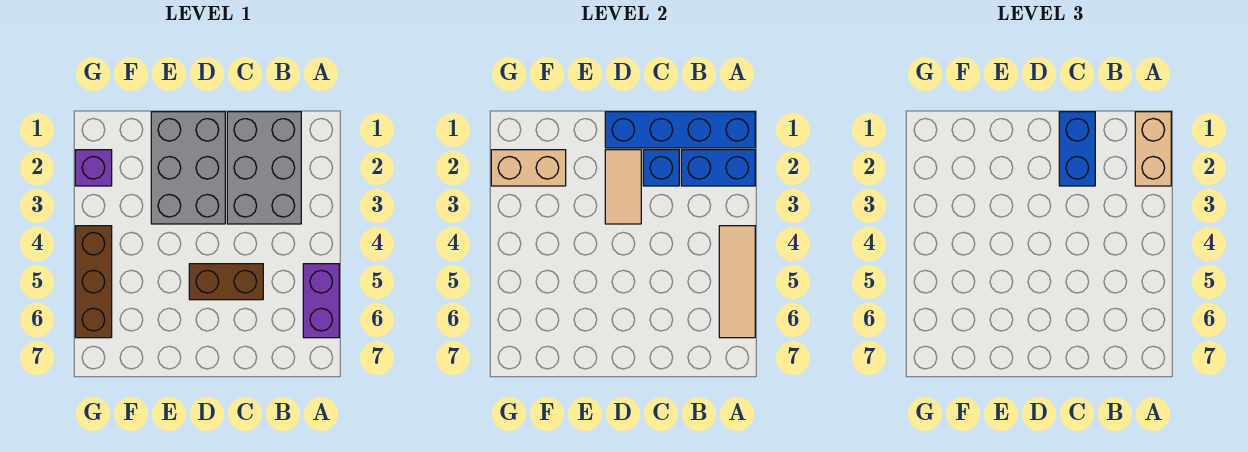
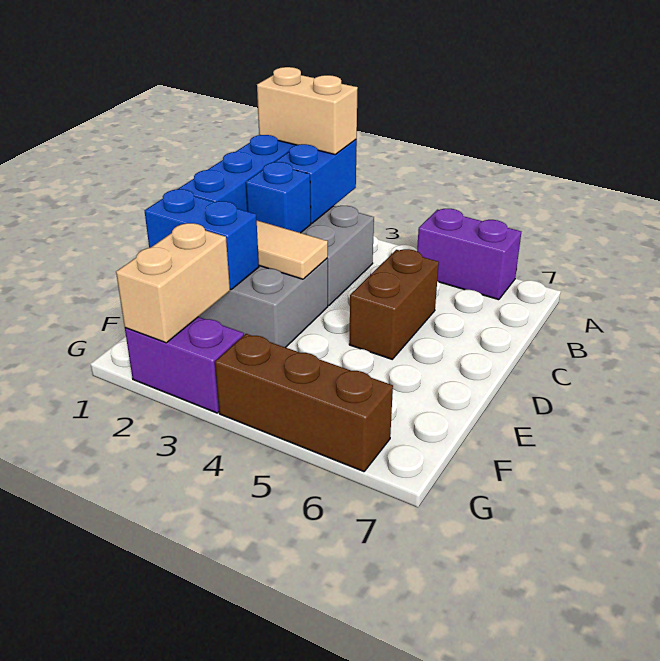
tan tile A4:A6 level 2 -> none
blue brick C1:C2 level 3 -> blue brick E1:E2 level 2
purple brick G2 level 1 -> purple brick G2:G3 level 1

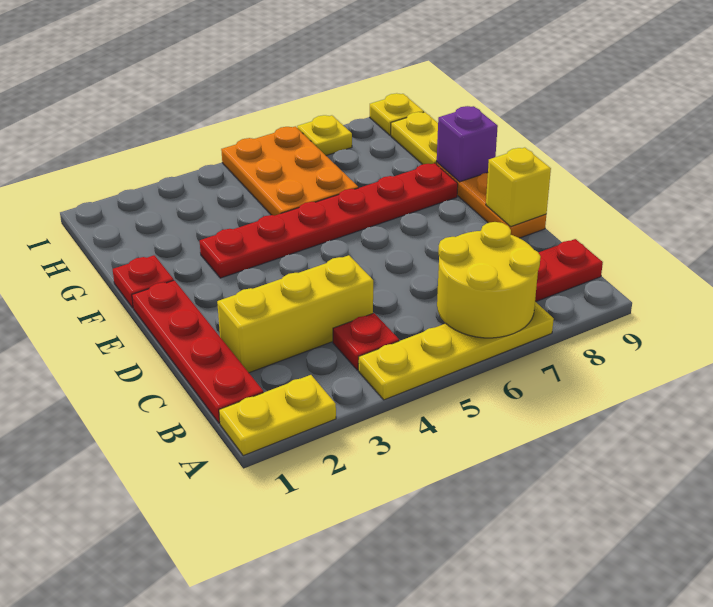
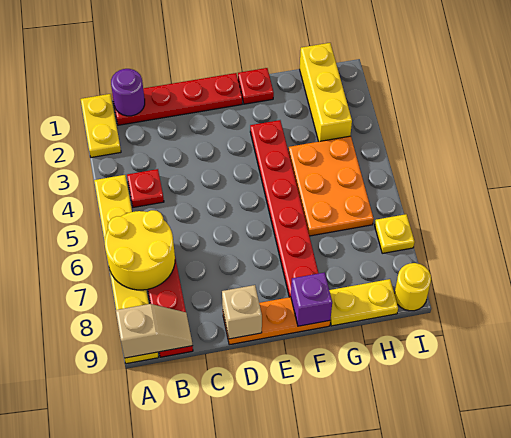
yellow plate A4:A7 level 1 -> yellow plate A4:A9 level 1
none -> tan slope A9:B9 level 2 top A
none -> purple round brick B1 level 2
yellow brick C2:C4 level 1 -> yellow brick H1:H3 level 1
yellow brick D9 level 2 -> tan brick D9 level 2
orange plate G5:I6 level 1 -> orange plate G4:H6 level 1
yellow plate I9 level 1 -> yellow round brick I9 level 1

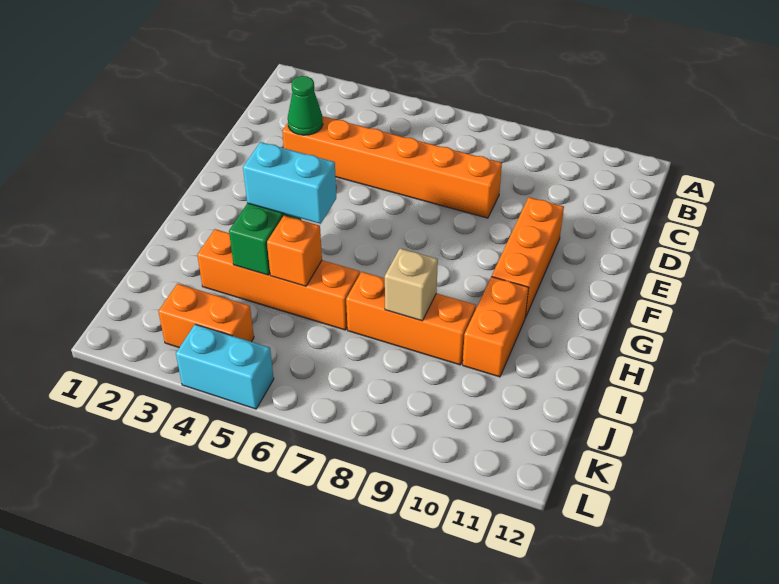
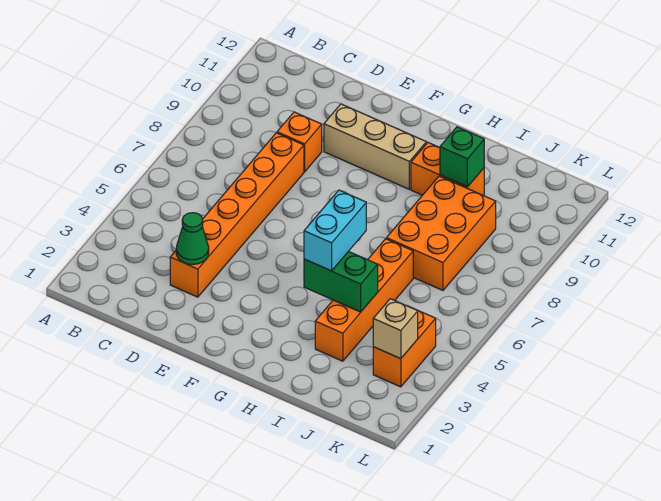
orange brick E10:G10 level 1 -> tan brick E10:G10 level 1
orange brick I5 level 2 -> orange brick D9 level 1
orange brick I7:I9 level 1 -> orange brick I7:J9 level 1
tan brick I8 level 2 -> tan brick K3 level 2
none -> green brick I10 level 2
cyan brick L4:L5 level 1 -> none

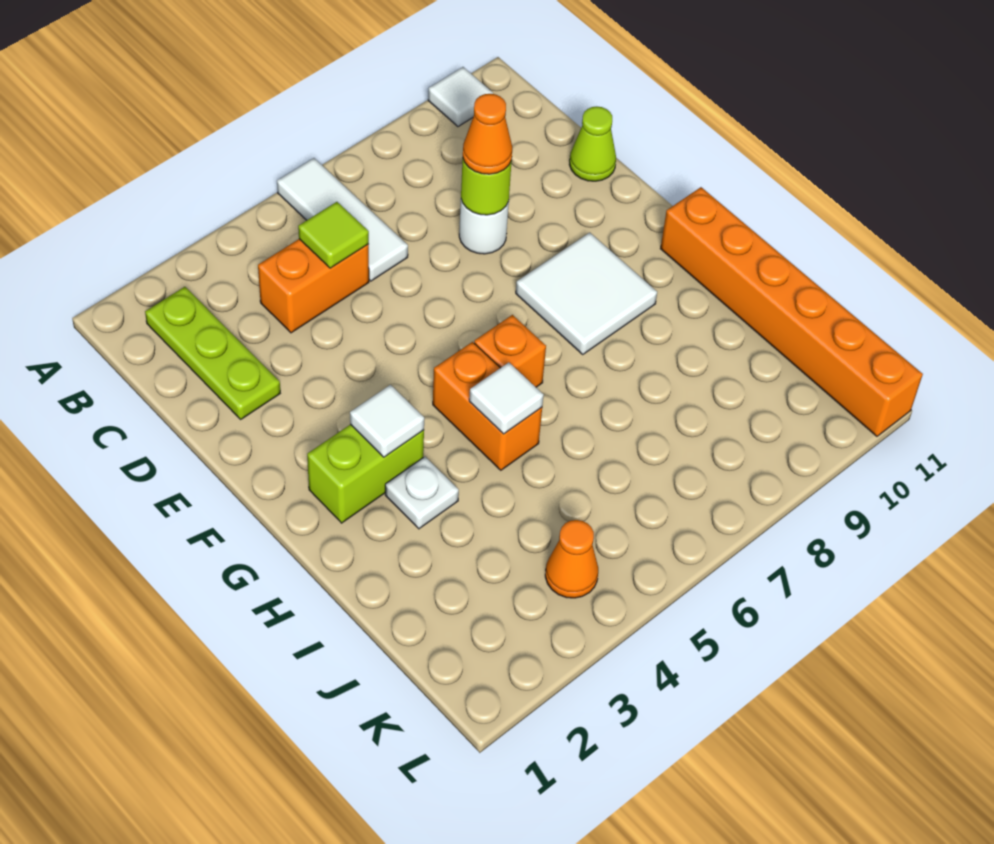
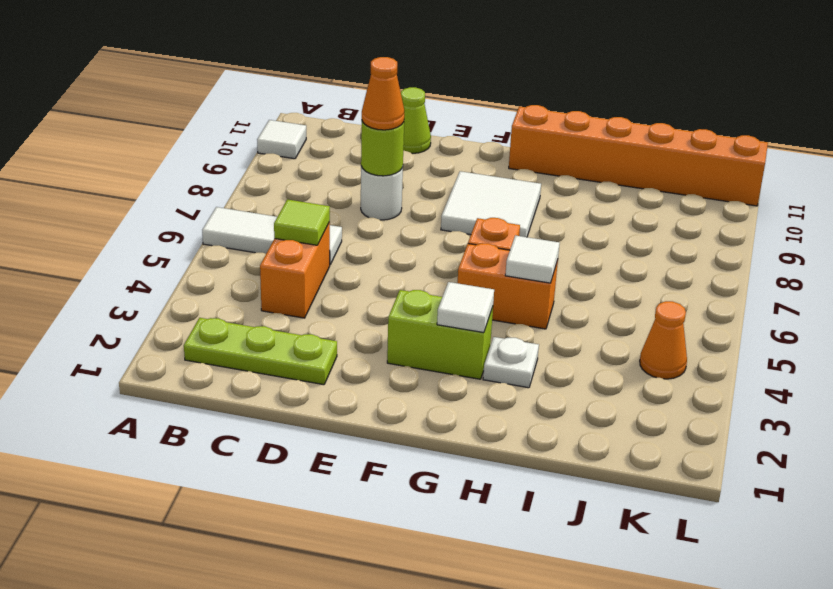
lime brick G2:G3 level 1 -> lime brick F3:G3 level 1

◆ ◆ ◆ ◆

* **Work to complete**
The line containing "orange brick E10:G10" and every line after it, through the end of the data, are to be output exactly. Omit the pictures.

* **Output below**
orange brick E10:G10 level 1 -> tan brick E10:G10 level 1
orange brick I5 level 2 -> orange brick D9 level 1
orange brick I7:I9 level 1 -> orange brick I7:J9 level 1
tan brick I8 level 2 -> tan brick K3 level 2
none -> green brick I10 level 2
cyan brick L4:L5 level 1 -> none

lime brick G2:G3 level 1 -> lime brick F3:G3 level 1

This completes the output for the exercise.